INPUT FOR THIS TASK Block Start

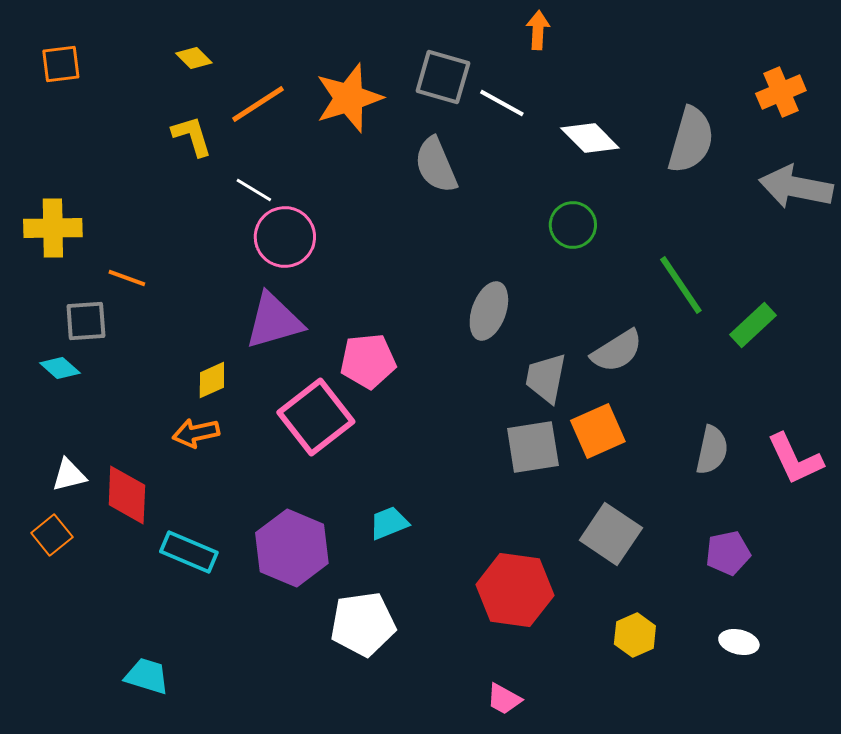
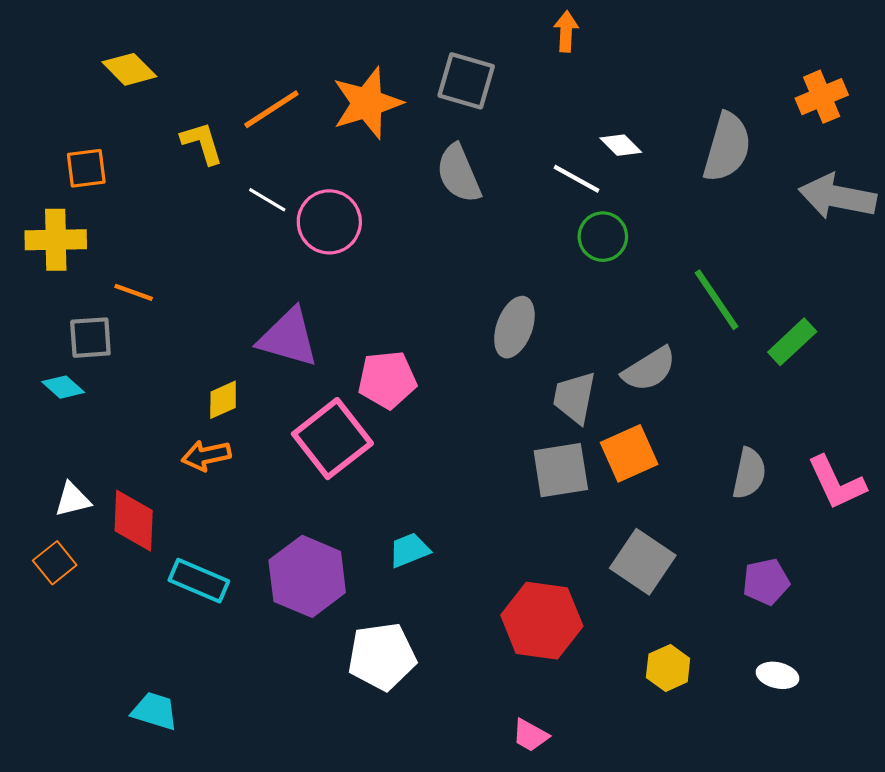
yellow diamond: (194, 58) -> (129, 69), moved, size x1.4
orange square: (61, 64) -> (86, 168), moved
white line: (502, 103) -> (577, 179), moved
white diamond: (590, 138) -> (621, 145), size x0.7
pink circle: (285, 237) -> (329, 222), moved
purple triangle: (274, 321) -> (288, 338), turned 32

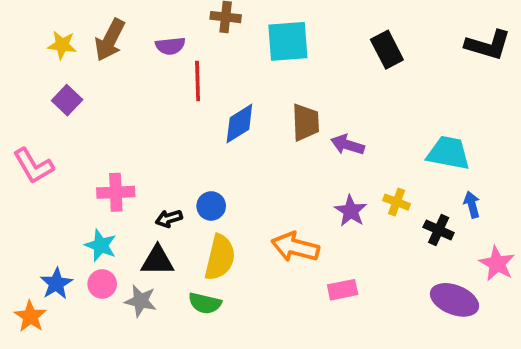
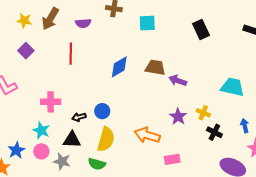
cyan square: (288, 41) -> (147, 23), size x0.7
red line: (198, 81) -> (71, 54), moved
brown trapezoid: (306, 122) -> (155, 67), turned -80
blue arrow: (472, 205) -> (245, 126), moved
black cross: (439, 230) -> (214, 132), moved

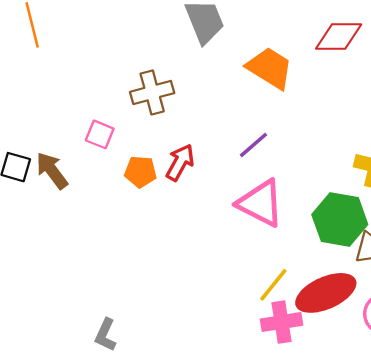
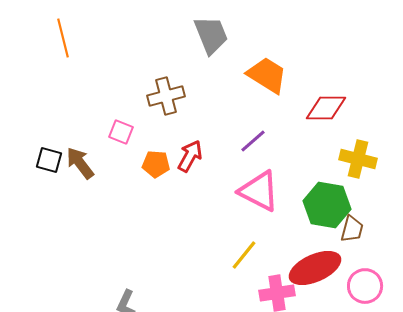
red diamond: (339, 37) -> (326, 108), moved
yellow line: (273, 285) -> (244, 255), moved

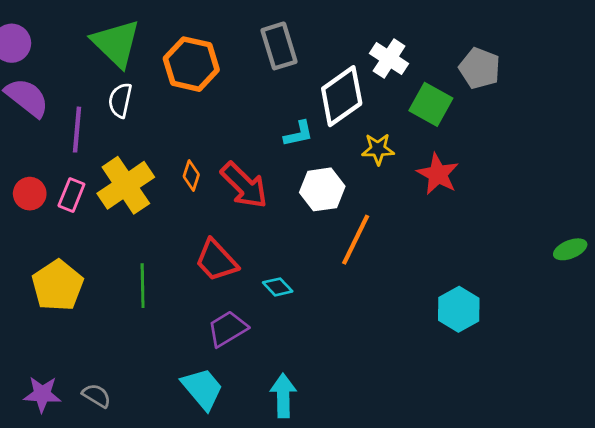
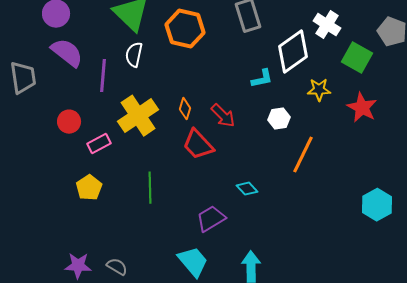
red arrow: (244, 185) -> (223, 116), size x0.7
white hexagon: (322, 189) -> (279, 119), size x0.7
pink rectangle: (71, 195) -> (99, 144), moved, turned 40
red trapezoid: (216, 260) -> (198, 145), moved
yellow pentagon: (58, 286) -> (89, 188), size x0.7

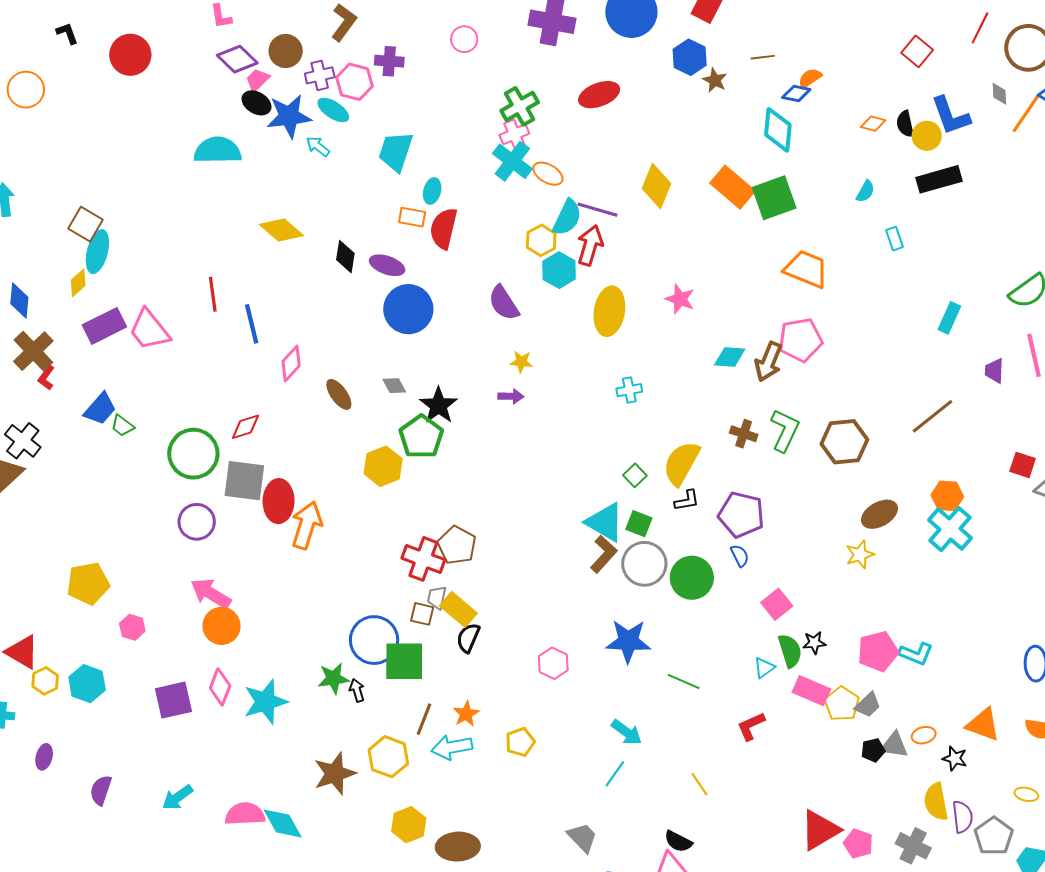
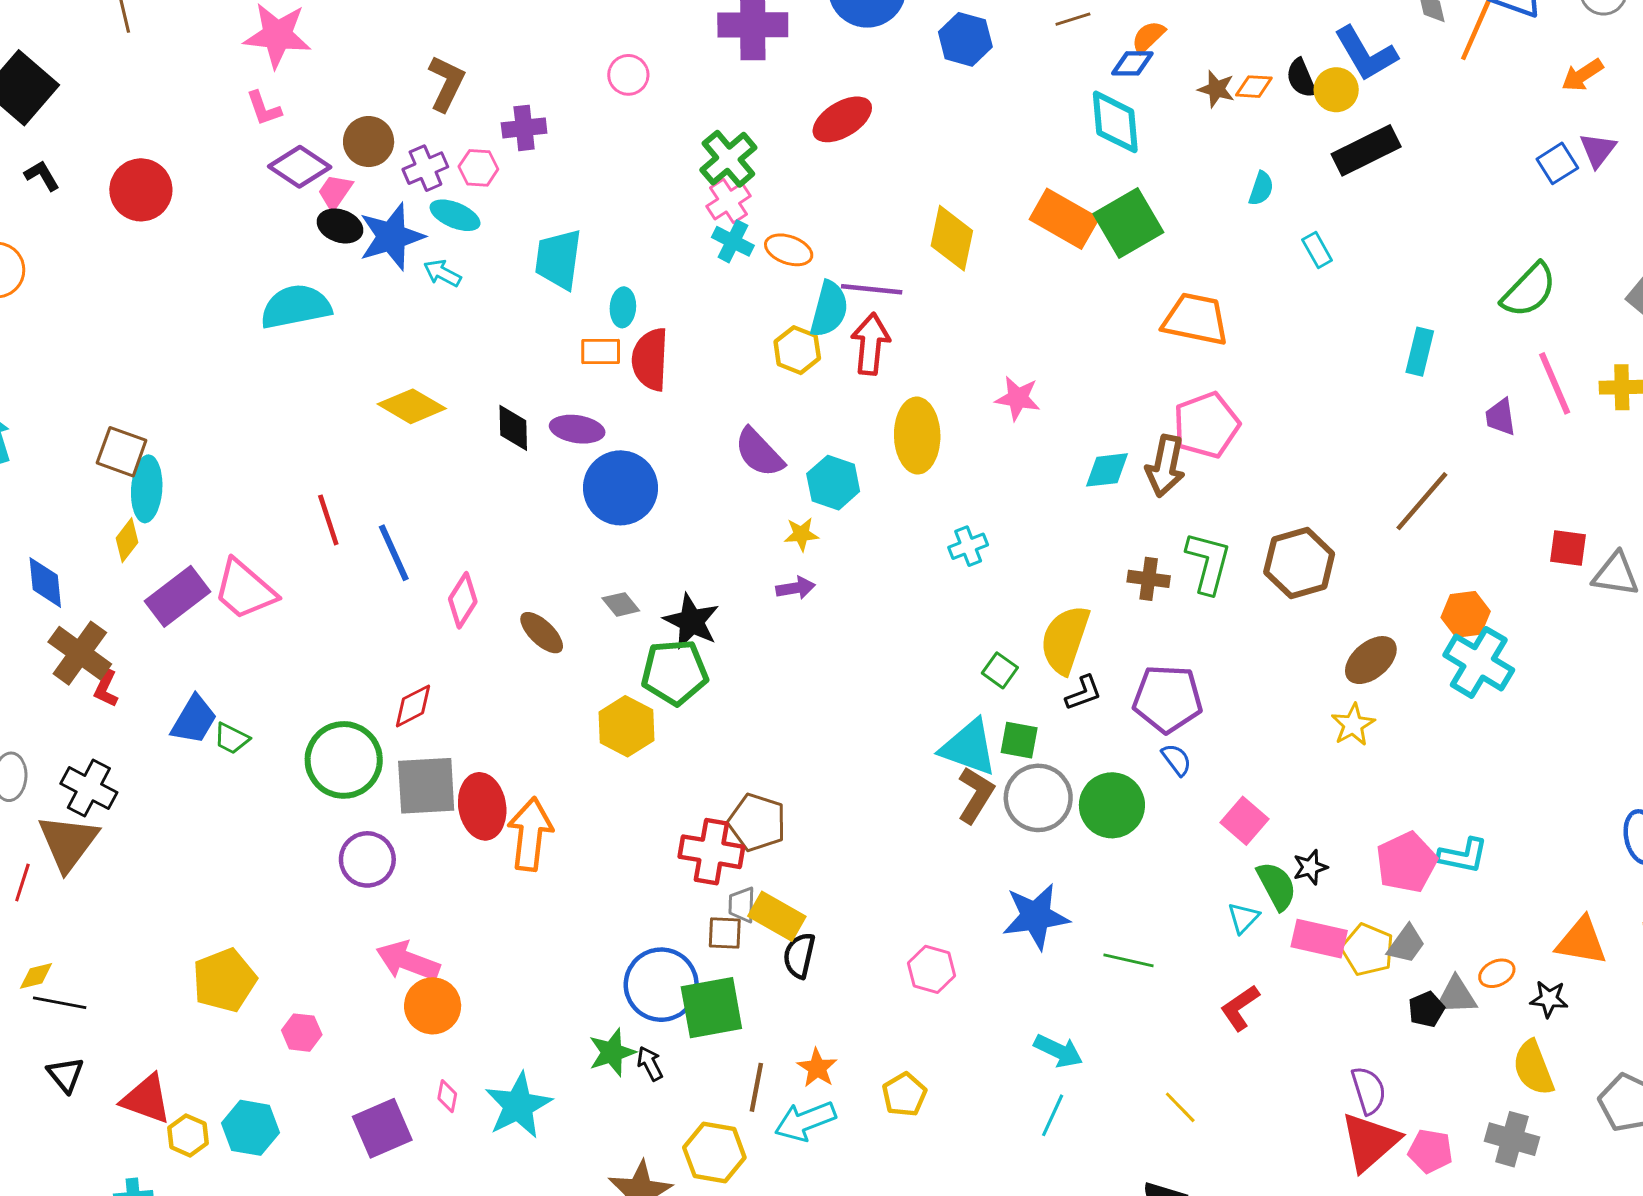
brown star: (715, 80) -> (1216, 89), moved
pink hexagon: (354, 82) -> (478, 168), size x0.7
cyan cross: (512, 161) -> (733, 241), size x0.7
cyan hexagon: (559, 270) -> (833, 483), moved
green pentagon: (421, 437) -> (675, 672), turned -30
pink diamond: (220, 687) -> (447, 1096), size x0.6
purple semicircle: (962, 817) -> (1369, 1090), moved

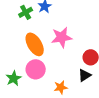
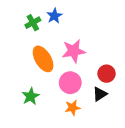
pink circle: (36, 69) -> (70, 83), moved
green star: (14, 78) -> (31, 96), moved

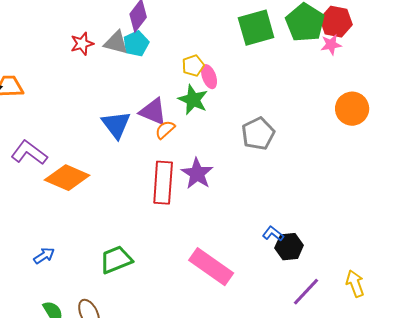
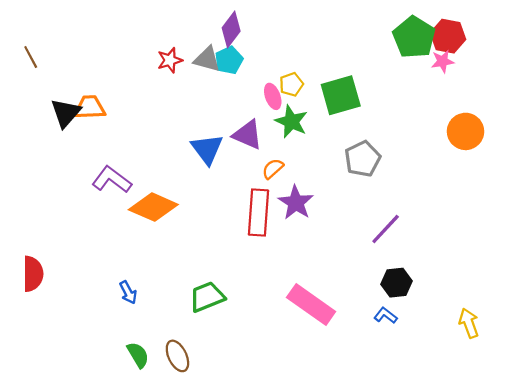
green square: (256, 28) -> (341, 95), moved
pink ellipse: (209, 77) -> (273, 96), moved
orange semicircle: (165, 130) -> (273, 169), moved
blue L-shape: (273, 234) -> (386, 315), moved
blue arrow: (44, 256) -> (128, 292), turned 95
purple line: (306, 292) -> (386, 229), moved

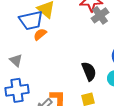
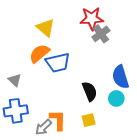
blue trapezoid: (31, 20) -> (58, 63), moved
orange semicircle: (40, 34) -> (39, 53), size x1.5

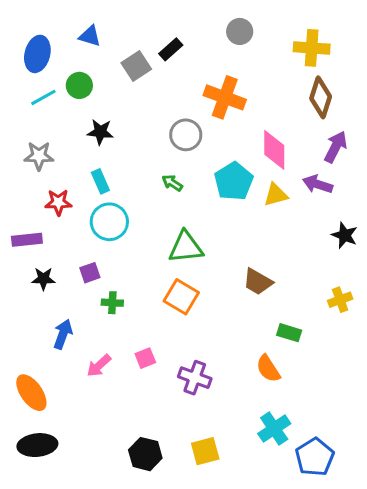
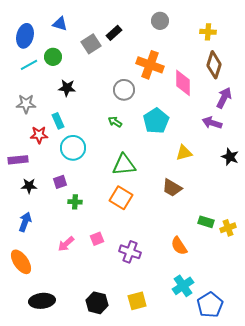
yellow cross: (312, 48) -> (208, 32), size x0.7
pink diamond: (274, 150) -> (183, 83), moved
cyan rectangle: (100, 181) -> (58, 121), moved
yellow triangle: (276, 195) -> (184, 153), moved
yellow cross: (340, 300) -> (228, 228), moved
green rectangle: (289, 333) -> (206, 222), moved
blue arrow: (63, 334) -> (25, 222), moved
black ellipse: (37, 445) -> (42, 301), moved

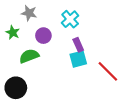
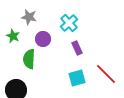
green semicircle: (29, 56) -> (29, 59), turned -66
cyan square: (78, 59) -> (77, 78), moved

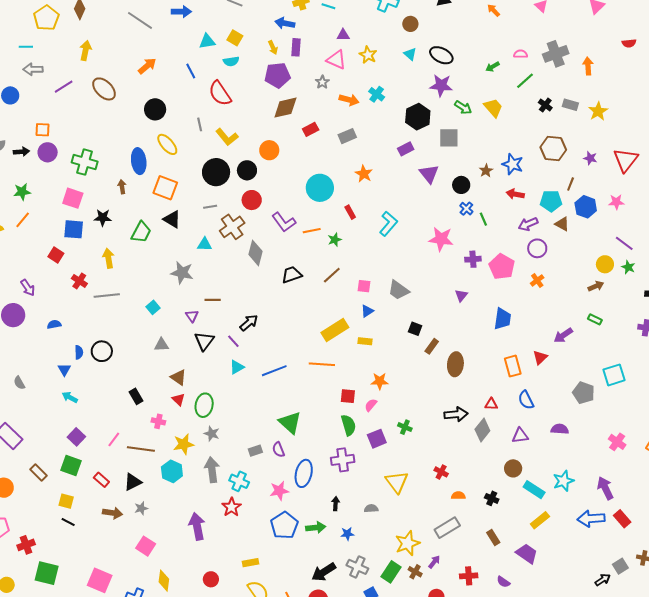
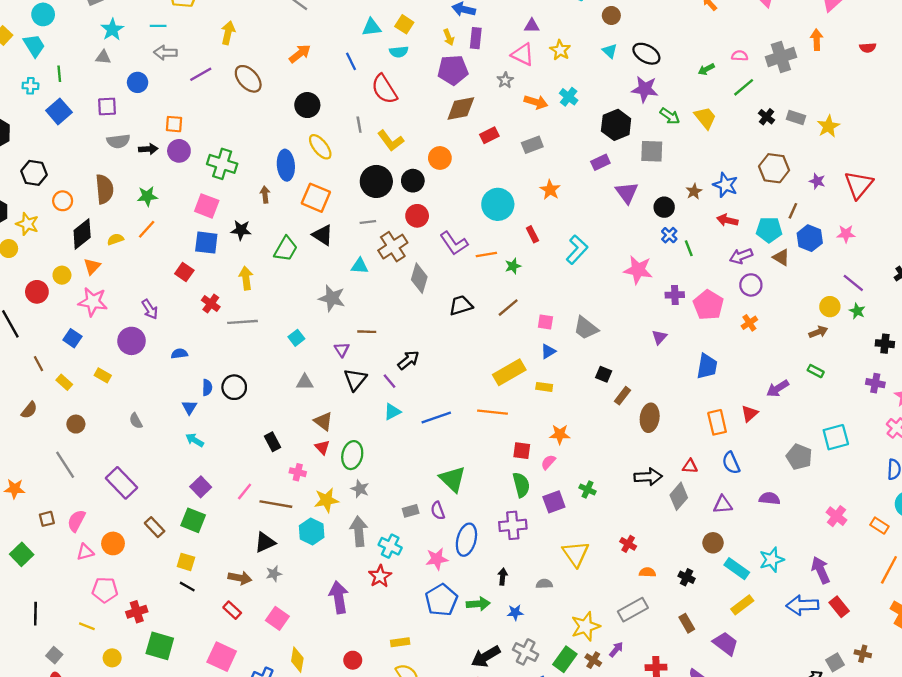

INPUT FOR THIS TASK Block End

TASK DETAILS
The images in the entries above should be left out; please reproduce exactly the lines from the first through the one containing "purple triangle: (274, 321)".

RESULT
yellow diamond: (194, 58) -> (129, 69), moved, size x1.4
orange square: (61, 64) -> (86, 168), moved
white line: (502, 103) -> (577, 179), moved
white diamond: (590, 138) -> (621, 145), size x0.7
pink circle: (285, 237) -> (329, 222), moved
purple triangle: (274, 321) -> (288, 338), turned 32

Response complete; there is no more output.